● Brief: Extract every line of the data listing below and reproduce each one verbatim, without changing any character.
--- start Extracted information ---
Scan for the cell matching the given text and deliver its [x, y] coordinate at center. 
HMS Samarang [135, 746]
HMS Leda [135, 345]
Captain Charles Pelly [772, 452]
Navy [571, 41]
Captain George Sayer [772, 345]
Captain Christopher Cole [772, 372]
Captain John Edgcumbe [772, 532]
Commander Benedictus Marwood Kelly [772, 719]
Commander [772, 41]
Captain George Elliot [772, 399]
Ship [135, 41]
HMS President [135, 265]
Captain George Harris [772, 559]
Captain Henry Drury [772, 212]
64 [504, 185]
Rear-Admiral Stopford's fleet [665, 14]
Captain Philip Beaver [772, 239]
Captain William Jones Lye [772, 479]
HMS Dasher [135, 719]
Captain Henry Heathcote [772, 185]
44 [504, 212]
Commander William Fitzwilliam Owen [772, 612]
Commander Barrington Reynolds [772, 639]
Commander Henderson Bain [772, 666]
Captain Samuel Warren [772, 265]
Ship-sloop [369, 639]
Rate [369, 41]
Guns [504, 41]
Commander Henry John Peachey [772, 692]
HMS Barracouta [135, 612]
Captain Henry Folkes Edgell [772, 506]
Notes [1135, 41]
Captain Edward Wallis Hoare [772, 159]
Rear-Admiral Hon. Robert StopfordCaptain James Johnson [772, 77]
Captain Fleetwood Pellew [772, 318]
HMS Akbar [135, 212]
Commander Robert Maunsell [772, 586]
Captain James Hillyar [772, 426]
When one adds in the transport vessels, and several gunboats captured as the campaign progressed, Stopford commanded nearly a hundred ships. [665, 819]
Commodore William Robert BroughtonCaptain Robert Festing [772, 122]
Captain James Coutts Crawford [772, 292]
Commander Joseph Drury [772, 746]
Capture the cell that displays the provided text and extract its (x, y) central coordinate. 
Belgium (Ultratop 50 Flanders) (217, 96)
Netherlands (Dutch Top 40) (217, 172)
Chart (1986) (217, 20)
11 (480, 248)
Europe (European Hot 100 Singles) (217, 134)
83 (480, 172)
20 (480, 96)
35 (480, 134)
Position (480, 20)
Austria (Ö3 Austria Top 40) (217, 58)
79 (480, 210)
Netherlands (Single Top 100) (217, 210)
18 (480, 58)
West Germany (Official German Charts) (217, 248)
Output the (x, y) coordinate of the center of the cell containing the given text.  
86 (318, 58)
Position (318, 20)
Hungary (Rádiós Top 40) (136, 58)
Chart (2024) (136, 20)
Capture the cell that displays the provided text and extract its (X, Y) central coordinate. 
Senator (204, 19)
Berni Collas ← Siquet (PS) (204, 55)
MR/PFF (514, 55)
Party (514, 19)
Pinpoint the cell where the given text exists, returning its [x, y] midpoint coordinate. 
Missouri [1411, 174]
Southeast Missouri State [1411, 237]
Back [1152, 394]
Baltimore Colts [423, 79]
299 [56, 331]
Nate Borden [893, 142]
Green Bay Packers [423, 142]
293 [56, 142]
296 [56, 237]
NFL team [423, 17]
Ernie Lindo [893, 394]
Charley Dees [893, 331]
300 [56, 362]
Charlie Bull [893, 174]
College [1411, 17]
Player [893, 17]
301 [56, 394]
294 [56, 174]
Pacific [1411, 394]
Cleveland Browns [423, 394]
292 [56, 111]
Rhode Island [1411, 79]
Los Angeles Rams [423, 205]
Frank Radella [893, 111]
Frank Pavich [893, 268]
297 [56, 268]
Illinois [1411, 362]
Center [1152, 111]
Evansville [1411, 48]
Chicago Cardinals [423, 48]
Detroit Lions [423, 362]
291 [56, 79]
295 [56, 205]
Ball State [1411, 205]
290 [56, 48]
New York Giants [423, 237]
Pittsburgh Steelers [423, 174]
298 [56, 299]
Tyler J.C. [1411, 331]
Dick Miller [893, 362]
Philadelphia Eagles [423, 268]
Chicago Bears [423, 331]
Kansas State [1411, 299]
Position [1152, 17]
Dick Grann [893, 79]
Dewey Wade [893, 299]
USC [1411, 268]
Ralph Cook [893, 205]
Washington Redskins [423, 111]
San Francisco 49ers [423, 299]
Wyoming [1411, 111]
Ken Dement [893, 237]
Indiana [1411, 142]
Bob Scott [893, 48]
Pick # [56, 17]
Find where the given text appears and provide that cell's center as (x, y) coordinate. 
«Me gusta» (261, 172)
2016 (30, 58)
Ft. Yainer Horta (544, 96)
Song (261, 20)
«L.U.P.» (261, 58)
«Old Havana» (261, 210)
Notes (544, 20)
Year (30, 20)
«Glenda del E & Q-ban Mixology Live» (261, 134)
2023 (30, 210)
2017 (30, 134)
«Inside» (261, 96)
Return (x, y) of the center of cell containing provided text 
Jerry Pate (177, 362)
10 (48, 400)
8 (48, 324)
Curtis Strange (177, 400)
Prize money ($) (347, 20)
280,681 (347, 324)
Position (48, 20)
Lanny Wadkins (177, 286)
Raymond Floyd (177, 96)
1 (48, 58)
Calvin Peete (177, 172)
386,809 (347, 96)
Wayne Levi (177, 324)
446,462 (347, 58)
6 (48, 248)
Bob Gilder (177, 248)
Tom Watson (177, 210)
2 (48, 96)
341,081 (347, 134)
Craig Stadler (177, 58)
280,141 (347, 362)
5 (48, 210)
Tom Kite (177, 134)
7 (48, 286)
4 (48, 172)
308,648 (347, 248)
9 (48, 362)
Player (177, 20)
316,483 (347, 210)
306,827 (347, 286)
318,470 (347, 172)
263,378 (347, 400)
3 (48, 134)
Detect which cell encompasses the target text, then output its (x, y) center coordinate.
--- end Extracted information ---
● Full output:
Scan for the cell matching the given text and deliver its [x, y] coordinate at center. 
HMS Samarang [135, 746]
HMS Leda [135, 345]
Captain Charles Pelly [772, 452]
Navy [571, 41]
Captain George Sayer [772, 345]
Captain Christopher Cole [772, 372]
Captain John Edgcumbe [772, 532]
Commander Benedictus Marwood Kelly [772, 719]
Commander [772, 41]
Captain George Elliot [772, 399]
Ship [135, 41]
HMS President [135, 265]
Captain George Harris [772, 559]
Captain Henry Drury [772, 212]
64 [504, 185]
Rear-Admiral Stopford's fleet [665, 14]
Captain Philip Beaver [772, 239]
Captain William Jones Lye [772, 479]
HMS Dasher [135, 719]
Captain Henry Heathcote [772, 185]
44 [504, 212]
Commander William Fitzwilliam Owen [772, 612]
Commander Barrington Reynolds [772, 639]
Commander Henderson Bain [772, 666]
Captain Samuel Warren [772, 265]
Ship-sloop [369, 639]
Rate [369, 41]
Guns [504, 41]
Commander Henry John Peachey [772, 692]
HMS Barracouta [135, 612]
Captain Henry Folkes Edgell [772, 506]
Notes [1135, 41]
Captain Edward Wallis Hoare [772, 159]
Rear-Admiral Hon. Robert StopfordCaptain James Johnson [772, 77]
Captain Fleetwood Pellew [772, 318]
HMS Akbar [135, 212]
Commander Robert Maunsell [772, 586]
Captain James Hillyar [772, 426]
When one adds in the transport vessels, and several gunboats captured as the campaign progressed, Stopford commanded nearly a hundred ships. [665, 819]
Commodore William Robert BroughtonCaptain Robert Festing [772, 122]
Captain James Coutts Crawford [772, 292]
Commander Joseph Drury [772, 746]
Capture the cell that displays the provided text and extract its (x, y) central coordinate. 
Belgium (Ultratop 50 Flanders) (217, 96)
Netherlands (Dutch Top 40) (217, 172)
Chart (1986) (217, 20)
11 (480, 248)
Europe (European Hot 100 Singles) (217, 134)
83 (480, 172)
20 (480, 96)
35 (480, 134)
Position (480, 20)
Austria (Ö3 Austria Top 40) (217, 58)
79 (480, 210)
Netherlands (Single Top 100) (217, 210)
18 (480, 58)
West Germany (Official German Charts) (217, 248)
Output the (x, y) coordinate of the center of the cell containing the given text.  
86 (318, 58)
Position (318, 20)
Hungary (Rádiós Top 40) (136, 58)
Chart (2024) (136, 20)
Capture the cell that displays the provided text and extract its (X, Y) central coordinate. 
Senator (204, 19)
Berni Collas ← Siquet (PS) (204, 55)
MR/PFF (514, 55)
Party (514, 19)
Pinpoint the cell where the given text exists, returning its [x, y] midpoint coordinate. 
Missouri [1411, 174]
Southeast Missouri State [1411, 237]
Back [1152, 394]
Baltimore Colts [423, 79]
299 [56, 331]
Nate Borden [893, 142]
Green Bay Packers [423, 142]
293 [56, 142]
296 [56, 237]
NFL team [423, 17]
Ernie Lindo [893, 394]
Charley Dees [893, 331]
300 [56, 362]
Charlie Bull [893, 174]
College [1411, 17]
Player [893, 17]
301 [56, 394]
294 [56, 174]
Pacific [1411, 394]
Cleveland Browns [423, 394]
292 [56, 111]
Rhode Island [1411, 79]
Los Angeles Rams [423, 205]
Frank Radella [893, 111]
Frank Pavich [893, 268]
297 [56, 268]
Illinois [1411, 362]
Center [1152, 111]
Evansville [1411, 48]
Chicago Cardinals [423, 48]
Detroit Lions [423, 362]
291 [56, 79]
295 [56, 205]
Ball State [1411, 205]
290 [56, 48]
New York Giants [423, 237]
Pittsburgh Steelers [423, 174]
298 [56, 299]
Tyler J.C. [1411, 331]
Dick Miller [893, 362]
Philadelphia Eagles [423, 268]
Chicago Bears [423, 331]
Kansas State [1411, 299]
Position [1152, 17]
Dick Grann [893, 79]
Dewey Wade [893, 299]
USC [1411, 268]
Ralph Cook [893, 205]
Washington Redskins [423, 111]
San Francisco 49ers [423, 299]
Wyoming [1411, 111]
Ken Dement [893, 237]
Indiana [1411, 142]
Bob Scott [893, 48]
Pick # [56, 17]
Find where the given text appears and provide that cell's center as (x, y) coordinate. 
«Me gusta» (261, 172)
2016 (30, 58)
Ft. Yainer Horta (544, 96)
Song (261, 20)
«L.U.P.» (261, 58)
«Old Havana» (261, 210)
Notes (544, 20)
Year (30, 20)
«Glenda del E & Q-ban Mixology Live» (261, 134)
2023 (30, 210)
2017 (30, 134)
«Inside» (261, 96)
Return (x, y) of the center of cell containing provided text 
Jerry Pate (177, 362)
10 (48, 400)
8 (48, 324)
Curtis Strange (177, 400)
Prize money ($) (347, 20)
280,681 (347, 324)
Position (48, 20)
Lanny Wadkins (177, 286)
Raymond Floyd (177, 96)
1 (48, 58)
Calvin Peete (177, 172)
386,809 (347, 96)
Wayne Levi (177, 324)
446,462 (347, 58)
6 (48, 248)
Bob Gilder (177, 248)
Tom Watson (177, 210)
2 (48, 96)
341,081 (347, 134)
Craig Stadler (177, 58)
280,141 (347, 362)
5 (48, 210)
Tom Kite (177, 134)
7 (48, 286)
4 (48, 172)
308,648 (347, 248)
9 (48, 362)
Player (177, 20)
316,483 (347, 210)
306,827 (347, 286)
318,470 (347, 172)
263,378 (347, 400)
3 (48, 134)
Detect which cell encompasses the target text, then output its (x, y) center coordinate.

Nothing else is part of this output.